[Extracted records — start]
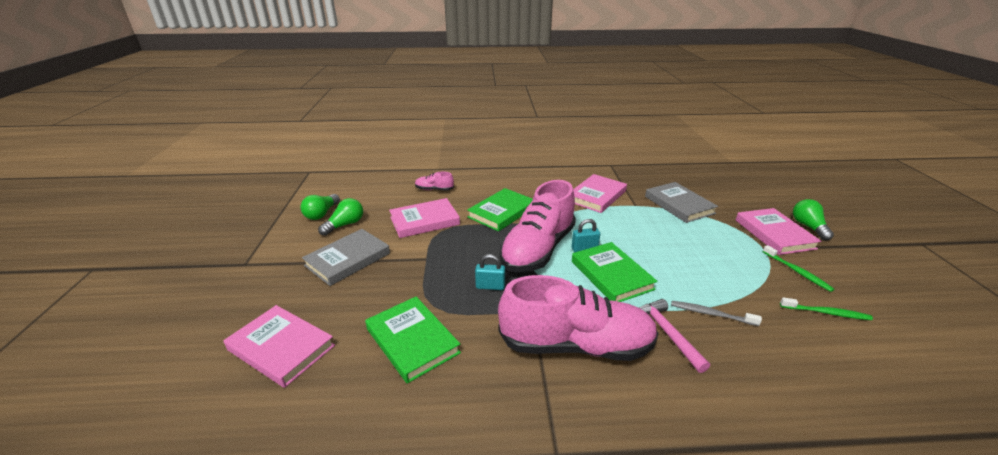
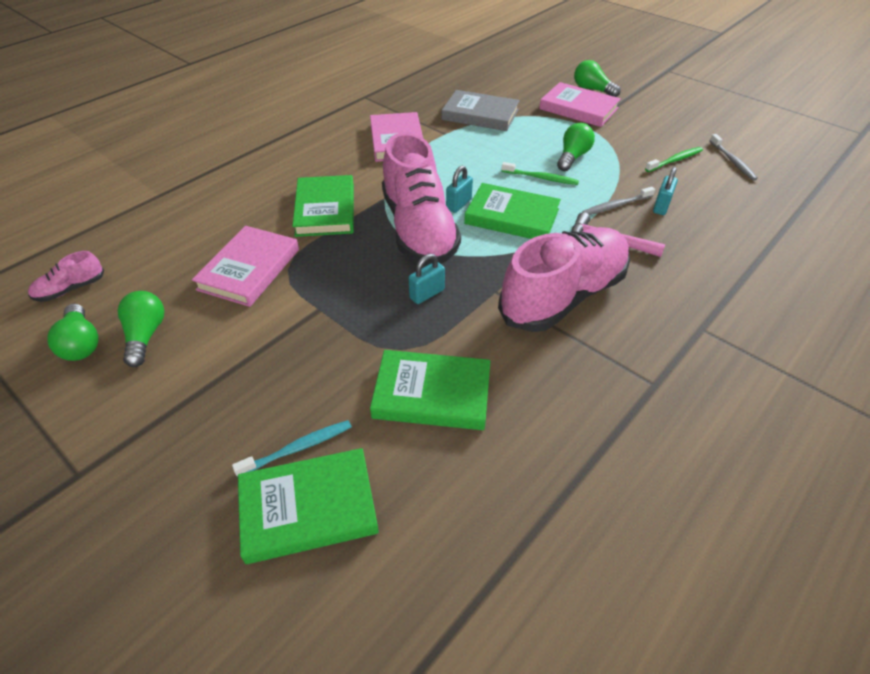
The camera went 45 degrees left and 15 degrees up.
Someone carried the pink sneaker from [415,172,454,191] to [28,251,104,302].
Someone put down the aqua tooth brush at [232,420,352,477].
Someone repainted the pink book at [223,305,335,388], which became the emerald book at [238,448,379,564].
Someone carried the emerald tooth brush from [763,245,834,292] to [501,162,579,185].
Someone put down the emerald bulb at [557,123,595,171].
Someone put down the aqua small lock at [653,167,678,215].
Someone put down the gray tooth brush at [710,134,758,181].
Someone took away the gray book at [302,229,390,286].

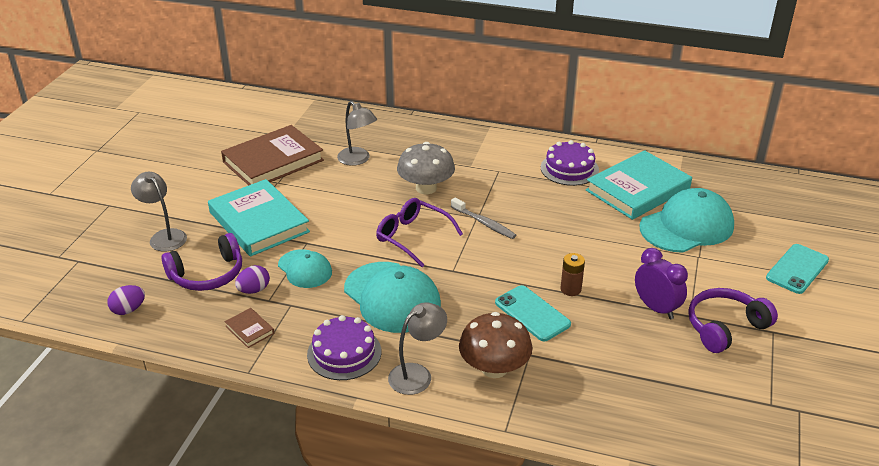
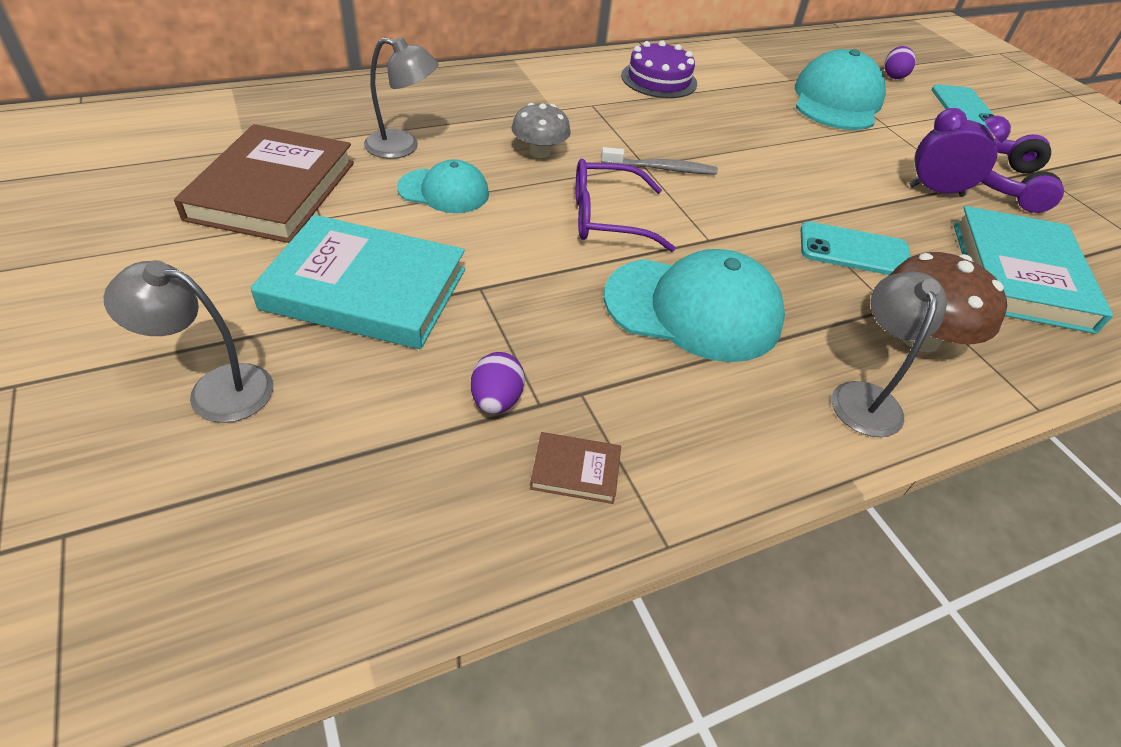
The camera went 45 degrees left and 10 degrees up.
Someone carried the aqua baseball cap from [278,249,332,288] to [397,159,489,213].
Someone scaled the gray mushroom at [397,142,455,194] by 0.66.
Someone carried the violet egg shape from [107,285,145,315] to [884,46,916,79].
Someone carried the aqua book from [586,150,692,220] to [953,206,1113,334].
Someone took away the violet headphones at [161,233,242,291].
Someone took away the violet cake at [307,315,381,380].
Someone took away the russet power cell at [561,253,585,296].

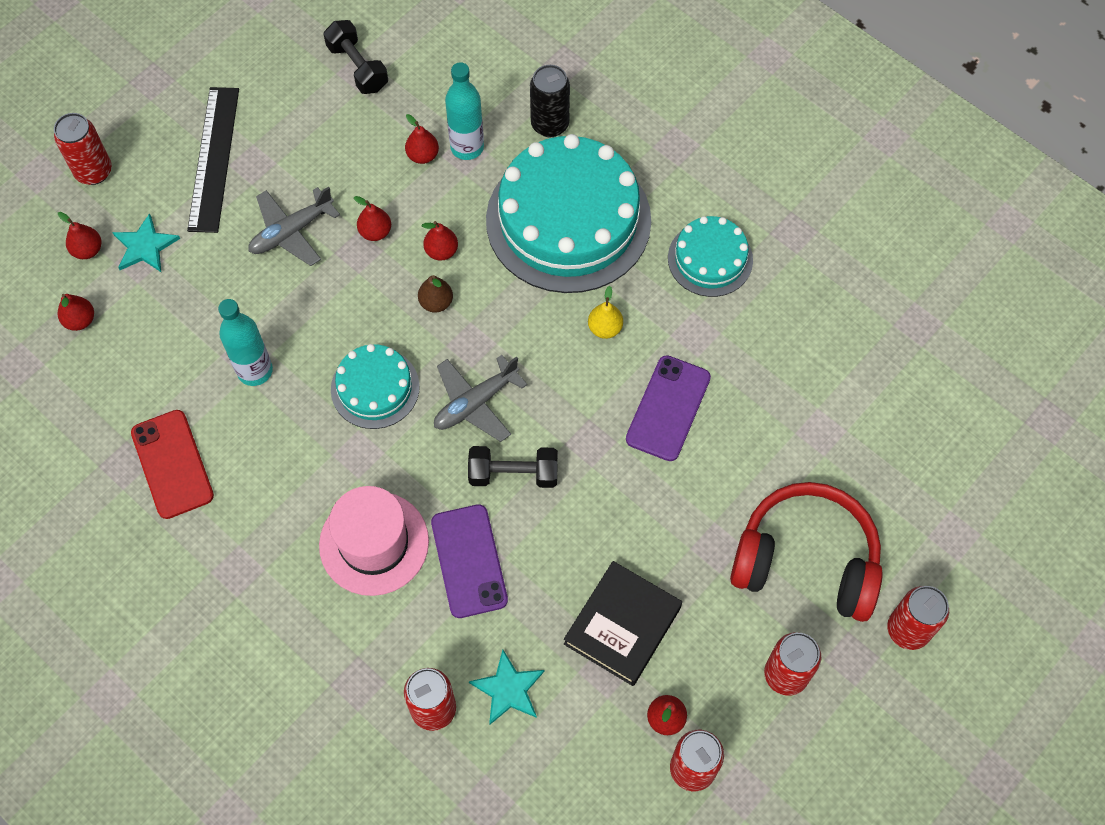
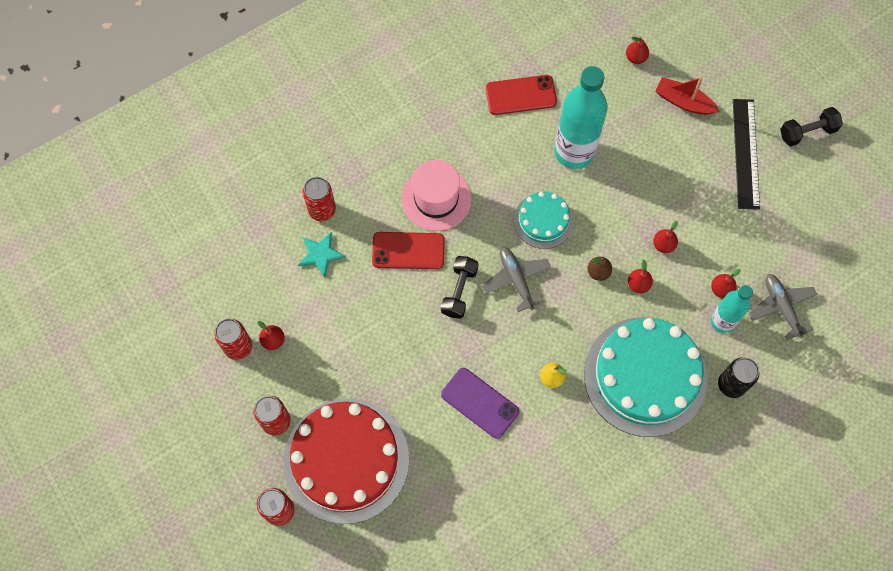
The camera went 105 degrees right and 5 degrees up.
Someone swapped the red headphones at [730,482,883,622] for the red cake at [283,399,409,524].
Someone repainted the violet mobile phone at [431,504,508,618], which became the red mobile phone at [372,232,445,269].
Someone scaled the aqua flask at [218,299,273,386] by 1.70.
Someone swapped the aqua five-pointed star at [112,213,180,272] for the red toy boat at [655,77,719,115].
Someone rotated the jet-black measuring stick at [187,87,239,233] by 75 degrees clockwise.
Someone carried the gray toy plane from [248,186,340,266] to [749,274,817,340].
Someone carried the jet-black hand weight from [323,20,388,94] to [780,107,843,147].
Someone took away the red soda can at [54,113,112,185].
Someone took away the red toy pear at [58,212,101,259].
Someone took away the jet-black book at [564,561,682,686].
Someone took away the aqua cake at [668,216,753,297].

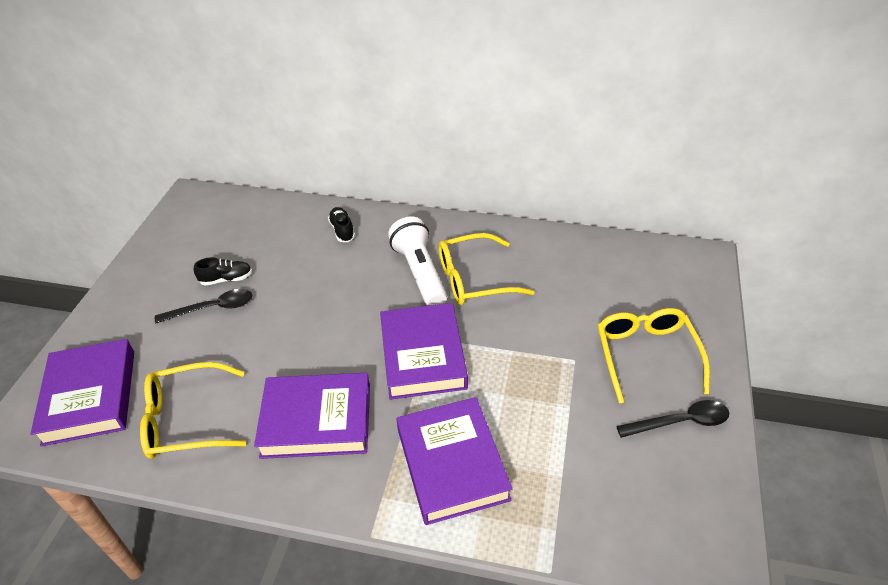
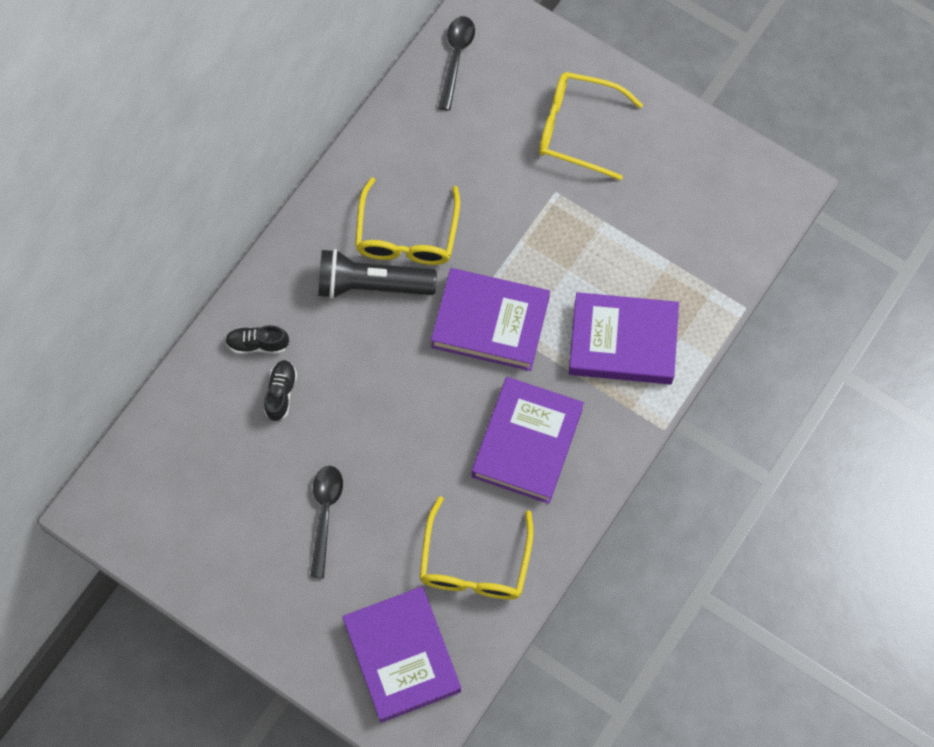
The camera went 70 degrees left and 25 degrees up.
Someone carried the jet-black sneaker from [194,257,252,285] to [264,360,297,422].
Someone repainted the snow-white flashlight at [388,217,447,306], which became the jet-black flashlight at [318,249,437,299].
Someone rotated the violet book at [31,339,134,446] by 60 degrees clockwise.
Someone carried the jet-black spoon from [616,400,730,438] to [438,16,475,110].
[Extracted records — finish]
Exercise aim: Each record is to be restated word for word; no picture goes in.

The answer:
The camera went 45 degrees left and 15 degrees up.
Someone carried the pink sneaker from [415,172,454,191] to [28,251,104,302].
Someone put down the aqua tooth brush at [232,420,352,477].
Someone repainted the pink book at [223,305,335,388], which became the emerald book at [238,448,379,564].
Someone carried the emerald tooth brush from [763,245,834,292] to [501,162,579,185].
Someone put down the emerald bulb at [557,123,595,171].
Someone put down the aqua small lock at [653,167,678,215].
Someone put down the gray tooth brush at [710,134,758,181].
Someone took away the gray book at [302,229,390,286].

The camera went 45 degrees left and 10 degrees up.
Someone carried the aqua baseball cap from [278,249,332,288] to [397,159,489,213].
Someone scaled the gray mushroom at [397,142,455,194] by 0.66.
Someone carried the violet egg shape from [107,285,145,315] to [884,46,916,79].
Someone carried the aqua book from [586,150,692,220] to [953,206,1113,334].
Someone took away the violet headphones at [161,233,242,291].
Someone took away the violet cake at [307,315,381,380].
Someone took away the russet power cell at [561,253,585,296].

The camera went 105 degrees right and 5 degrees up.
Someone swapped the red headphones at [730,482,883,622] for the red cake at [283,399,409,524].
Someone repainted the violet mobile phone at [431,504,508,618], which became the red mobile phone at [372,232,445,269].
Someone scaled the aqua flask at [218,299,273,386] by 1.70.
Someone swapped the aqua five-pointed star at [112,213,180,272] for the red toy boat at [655,77,719,115].
Someone rotated the jet-black measuring stick at [187,87,239,233] by 75 degrees clockwise.
Someone carried the gray toy plane from [248,186,340,266] to [749,274,817,340].
Someone carried the jet-black hand weight from [323,20,388,94] to [780,107,843,147].
Someone took away the red soda can at [54,113,112,185].
Someone took away the red toy pear at [58,212,101,259].
Someone took away the jet-black book at [564,561,682,686].
Someone took away the aqua cake at [668,216,753,297].

The camera went 70 degrees left and 25 degrees up.
Someone carried the jet-black sneaker from [194,257,252,285] to [264,360,297,422].
Someone repainted the snow-white flashlight at [388,217,447,306], which became the jet-black flashlight at [318,249,437,299].
Someone rotated the violet book at [31,339,134,446] by 60 degrees clockwise.
Someone carried the jet-black spoon from [616,400,730,438] to [438,16,475,110].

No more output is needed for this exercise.